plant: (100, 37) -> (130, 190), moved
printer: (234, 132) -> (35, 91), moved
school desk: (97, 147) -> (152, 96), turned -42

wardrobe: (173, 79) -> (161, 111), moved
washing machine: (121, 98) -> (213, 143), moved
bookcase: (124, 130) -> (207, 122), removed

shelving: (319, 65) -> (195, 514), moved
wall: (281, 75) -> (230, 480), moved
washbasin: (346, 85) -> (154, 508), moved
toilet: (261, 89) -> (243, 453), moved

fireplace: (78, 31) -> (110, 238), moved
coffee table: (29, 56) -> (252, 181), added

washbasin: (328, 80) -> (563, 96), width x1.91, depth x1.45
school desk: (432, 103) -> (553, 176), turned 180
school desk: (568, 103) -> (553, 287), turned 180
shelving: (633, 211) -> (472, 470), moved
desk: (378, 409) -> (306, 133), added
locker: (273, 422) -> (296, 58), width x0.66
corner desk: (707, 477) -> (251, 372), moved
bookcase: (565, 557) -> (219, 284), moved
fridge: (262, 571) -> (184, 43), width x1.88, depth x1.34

▶ **Exercise prompt**
Answer with an exact copy of the lines from the one containing "school desk: (97, 147)" through the end of the entries above, leaving out everything before.

▶ **Exercise solution**
school desk: (97, 147) -> (152, 96), turned -42

wardrobe: (173, 79) -> (161, 111), moved
washing machine: (121, 98) -> (213, 143), moved
bookcase: (124, 130) -> (207, 122), removed

shelving: (319, 65) -> (195, 514), moved
wall: (281, 75) -> (230, 480), moved
washbasin: (346, 85) -> (154, 508), moved
toilet: (261, 89) -> (243, 453), moved

fireplace: (78, 31) -> (110, 238), moved
coffee table: (29, 56) -> (252, 181), added

washbasin: (328, 80) -> (563, 96), width x1.91, depth x1.45
school desk: (432, 103) -> (553, 176), turned 180
school desk: (568, 103) -> (553, 287), turned 180
shelving: (633, 211) -> (472, 470), moved
desk: (378, 409) -> (306, 133), added
locker: (273, 422) -> (296, 58), width x0.66
corner desk: (707, 477) -> (251, 372), moved
bookcase: (565, 557) -> (219, 284), moved
fridge: (262, 571) -> (184, 43), width x1.88, depth x1.34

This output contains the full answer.